The reply must return each line of the data exactly.

*** Opening of Provided entries ***

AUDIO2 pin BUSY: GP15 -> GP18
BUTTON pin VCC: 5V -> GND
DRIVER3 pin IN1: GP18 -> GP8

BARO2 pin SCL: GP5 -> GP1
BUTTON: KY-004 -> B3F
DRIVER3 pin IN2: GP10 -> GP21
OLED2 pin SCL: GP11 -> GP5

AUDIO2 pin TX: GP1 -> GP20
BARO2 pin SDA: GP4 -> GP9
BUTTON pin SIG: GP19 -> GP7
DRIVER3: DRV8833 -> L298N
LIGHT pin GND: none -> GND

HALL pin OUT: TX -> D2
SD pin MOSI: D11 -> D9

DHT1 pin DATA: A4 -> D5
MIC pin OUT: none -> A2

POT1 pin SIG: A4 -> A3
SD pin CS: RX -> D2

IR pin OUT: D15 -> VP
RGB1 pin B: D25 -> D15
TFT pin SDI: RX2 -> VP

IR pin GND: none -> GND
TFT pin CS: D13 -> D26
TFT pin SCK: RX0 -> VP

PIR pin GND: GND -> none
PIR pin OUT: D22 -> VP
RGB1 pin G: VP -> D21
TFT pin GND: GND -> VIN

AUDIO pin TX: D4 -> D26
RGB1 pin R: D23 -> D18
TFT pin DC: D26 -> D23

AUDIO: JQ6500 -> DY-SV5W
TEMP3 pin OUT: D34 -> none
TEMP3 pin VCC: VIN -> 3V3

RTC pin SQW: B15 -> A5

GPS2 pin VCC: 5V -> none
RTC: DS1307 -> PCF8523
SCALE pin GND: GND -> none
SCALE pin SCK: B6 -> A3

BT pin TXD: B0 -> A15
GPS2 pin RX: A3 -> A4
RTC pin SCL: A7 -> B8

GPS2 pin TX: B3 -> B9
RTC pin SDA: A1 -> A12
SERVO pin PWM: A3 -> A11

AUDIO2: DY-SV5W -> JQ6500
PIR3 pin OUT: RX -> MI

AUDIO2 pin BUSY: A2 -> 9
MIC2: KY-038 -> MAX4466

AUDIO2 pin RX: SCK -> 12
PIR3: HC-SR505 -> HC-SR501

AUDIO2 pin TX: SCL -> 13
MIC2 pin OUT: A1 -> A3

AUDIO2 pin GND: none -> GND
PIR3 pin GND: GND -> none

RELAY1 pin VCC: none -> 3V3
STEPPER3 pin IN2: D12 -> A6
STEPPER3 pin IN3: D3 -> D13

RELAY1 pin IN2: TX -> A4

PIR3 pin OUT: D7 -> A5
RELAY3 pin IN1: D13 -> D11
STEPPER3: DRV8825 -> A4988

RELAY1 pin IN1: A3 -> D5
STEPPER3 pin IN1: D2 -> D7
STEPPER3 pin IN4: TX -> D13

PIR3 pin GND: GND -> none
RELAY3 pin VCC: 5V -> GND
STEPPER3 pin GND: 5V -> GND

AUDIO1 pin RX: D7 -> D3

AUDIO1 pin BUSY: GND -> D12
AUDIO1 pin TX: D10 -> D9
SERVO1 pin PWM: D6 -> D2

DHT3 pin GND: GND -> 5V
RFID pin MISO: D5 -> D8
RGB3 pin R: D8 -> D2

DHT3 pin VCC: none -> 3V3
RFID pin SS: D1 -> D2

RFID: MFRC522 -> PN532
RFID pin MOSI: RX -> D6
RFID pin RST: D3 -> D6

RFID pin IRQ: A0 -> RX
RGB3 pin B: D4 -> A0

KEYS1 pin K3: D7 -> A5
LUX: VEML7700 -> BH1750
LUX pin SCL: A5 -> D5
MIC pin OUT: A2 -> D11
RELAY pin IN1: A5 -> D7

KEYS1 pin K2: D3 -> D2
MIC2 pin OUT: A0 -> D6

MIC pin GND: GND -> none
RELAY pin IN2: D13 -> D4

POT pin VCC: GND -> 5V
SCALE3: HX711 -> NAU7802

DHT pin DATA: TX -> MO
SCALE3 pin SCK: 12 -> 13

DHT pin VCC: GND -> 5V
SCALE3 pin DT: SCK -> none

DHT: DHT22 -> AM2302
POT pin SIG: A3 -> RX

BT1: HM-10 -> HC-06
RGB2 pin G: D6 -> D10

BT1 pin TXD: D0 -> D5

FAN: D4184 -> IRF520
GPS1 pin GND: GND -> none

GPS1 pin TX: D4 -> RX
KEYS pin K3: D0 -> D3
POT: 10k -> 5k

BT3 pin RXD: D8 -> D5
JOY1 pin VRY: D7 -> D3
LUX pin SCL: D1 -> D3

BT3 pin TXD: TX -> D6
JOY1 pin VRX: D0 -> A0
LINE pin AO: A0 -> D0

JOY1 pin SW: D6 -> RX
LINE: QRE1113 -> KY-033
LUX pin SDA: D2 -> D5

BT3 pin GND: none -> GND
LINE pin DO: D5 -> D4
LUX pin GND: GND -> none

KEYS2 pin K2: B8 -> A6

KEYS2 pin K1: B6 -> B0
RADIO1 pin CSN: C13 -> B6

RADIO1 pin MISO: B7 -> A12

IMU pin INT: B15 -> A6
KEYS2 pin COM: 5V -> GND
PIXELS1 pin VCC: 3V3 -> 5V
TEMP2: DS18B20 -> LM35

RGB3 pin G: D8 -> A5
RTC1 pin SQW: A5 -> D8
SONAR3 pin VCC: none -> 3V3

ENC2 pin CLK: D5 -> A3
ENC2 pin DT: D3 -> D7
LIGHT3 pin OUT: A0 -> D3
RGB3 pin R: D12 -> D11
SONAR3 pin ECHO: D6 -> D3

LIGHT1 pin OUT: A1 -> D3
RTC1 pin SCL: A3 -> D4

*** Close of Provided entries ***

Answer -
AUDIO2 pin BUSY: GP15 -> GP18
BUTTON pin VCC: 5V -> GND
DRIVER3 pin IN1: GP18 -> GP8

BARO2 pin SCL: GP5 -> GP1
BUTTON: KY-004 -> B3F
DRIVER3 pin IN2: GP10 -> GP21
OLED2 pin SCL: GP11 -> GP5

AUDIO2 pin TX: GP1 -> GP20
BARO2 pin SDA: GP4 -> GP9
BUTTON pin SIG: GP19 -> GP7
DRIVER3: DRV8833 -> L298N
LIGHT pin GND: none -> GND

HALL pin OUT: TX -> D2
SD pin MOSI: D11 -> D9

DHT1 pin DATA: A4 -> D5
MIC pin OUT: none -> A2

POT1 pin SIG: A4 -> A3
SD pin CS: RX -> D2

IR pin OUT: D15 -> VP
RGB1 pin B: D25 -> D15
TFT pin SDI: RX2 -> VP

IR pin GND: none -> GND
TFT pin CS: D13 -> D26
TFT pin SCK: RX0 -> VP

PIR pin GND: GND -> none
PIR pin OUT: D22 -> VP
RGB1 pin G: VP -> D21
TFT pin GND: GND -> VIN

AUDIO pin TX: D4 -> D26
RGB1 pin R: D23 -> D18
TFT pin DC: D26 -> D23

AUDIO: JQ6500 -> DY-SV5W
TEMP3 pin OUT: D34 -> none
TEMP3 pin VCC: VIN -> 3V3

RTC pin SQW: B15 -> A5

GPS2 pin VCC: 5V -> none
RTC: DS1307 -> PCF8523
SCALE pin GND: GND -> none
SCALE pin SCK: B6 -> A3

BT pin TXD: B0 -> A15
GPS2 pin RX: A3 -> A4
RTC pin SCL: A7 -> B8

GPS2 pin TX: B3 -> B9
RTC pin SDA: A1 -> A12
SERVO pin PWM: A3 -> A11

AUDIO2: DY-SV5W -> JQ6500
PIR3 pin OUT: RX -> MI

AUDIO2 pin BUSY: A2 -> 9
MIC2: KY-038 -> MAX4466

AUDIO2 pin RX: SCK -> 12
PIR3: HC-SR505 -> HC-SR501

AUDIO2 pin TX: SCL -> 13
MIC2 pin OUT: A1 -> A3

AUDIO2 pin GND: none -> GND
PIR3 pin GND: GND -> none

RELAY1 pin VCC: none -> 3V3
STEPPER3 pin IN2: D12 -> A6
STEPPER3 pin IN3: D3 -> D13

RELAY1 pin IN2: TX -> A4

PIR3 pin OUT: D7 -> A5
RELAY3 pin IN1: D13 -> D11
STEPPER3: DRV8825 -> A4988

RELAY1 pin IN1: A3 -> D5
STEPPER3 pin IN1: D2 -> D7
STEPPER3 pin IN4: TX -> D13

PIR3 pin GND: GND -> none
RELAY3 pin VCC: 5V -> GND
STEPPER3 pin GND: 5V -> GND

AUDIO1 pin RX: D7 -> D3

AUDIO1 pin BUSY: GND -> D12
AUDIO1 pin TX: D10 -> D9
SERVO1 pin PWM: D6 -> D2

DHT3 pin GND: GND -> 5V
RFID pin MISO: D5 -> D8
RGB3 pin R: D8 -> D2

DHT3 pin VCC: none -> 3V3
RFID pin SS: D1 -> D2

RFID: MFRC522 -> PN532
RFID pin MOSI: RX -> D6
RFID pin RST: D3 -> D6

RFID pin IRQ: A0 -> RX
RGB3 pin B: D4 -> A0

KEYS1 pin K3: D7 -> A5
LUX: VEML7700 -> BH1750
LUX pin SCL: A5 -> D5
MIC pin OUT: A2 -> D11
RELAY pin IN1: A5 -> D7

KEYS1 pin K2: D3 -> D2
MIC2 pin OUT: A0 -> D6

MIC pin GND: GND -> none
RELAY pin IN2: D13 -> D4

POT pin VCC: GND -> 5V
SCALE3: HX711 -> NAU7802

DHT pin DATA: TX -> MO
SCALE3 pin SCK: 12 -> 13

DHT pin VCC: GND -> 5V
SCALE3 pin DT: SCK -> none

DHT: DHT22 -> AM2302
POT pin SIG: A3 -> RX

BT1: HM-10 -> HC-06
RGB2 pin G: D6 -> D10

BT1 pin TXD: D0 -> D5

FAN: D4184 -> IRF520
GPS1 pin GND: GND -> none

GPS1 pin TX: D4 -> RX
KEYS pin K3: D0 -> D3
POT: 10k -> 5k

BT3 pin RXD: D8 -> D5
JOY1 pin VRY: D7 -> D3
LUX pin SCL: D1 -> D3

BT3 pin TXD: TX -> D6
JOY1 pin VRX: D0 -> A0
LINE pin AO: A0 -> D0

JOY1 pin SW: D6 -> RX
LINE: QRE1113 -> KY-033
LUX pin SDA: D2 -> D5

BT3 pin GND: none -> GND
LINE pin DO: D5 -> D4
LUX pin GND: GND -> none

KEYS2 pin K2: B8 -> A6

KEYS2 pin K1: B6 -> B0
RADIO1 pin CSN: C13 -> B6

RADIO1 pin MISO: B7 -> A12

IMU pin INT: B15 -> A6
KEYS2 pin COM: 5V -> GND
PIXELS1 pin VCC: 3V3 -> 5V
TEMP2: DS18B20 -> LM35

RGB3 pin G: D8 -> A5
RTC1 pin SQW: A5 -> D8
SONAR3 pin VCC: none -> 3V3

ENC2 pin CLK: D5 -> A3
ENC2 pin DT: D3 -> D7
LIGHT3 pin OUT: A0 -> D3
RGB3 pin R: D12 -> D11
SONAR3 pin ECHO: D6 -> D3

LIGHT1 pin OUT: A1 -> D3
RTC1 pin SCL: A3 -> D4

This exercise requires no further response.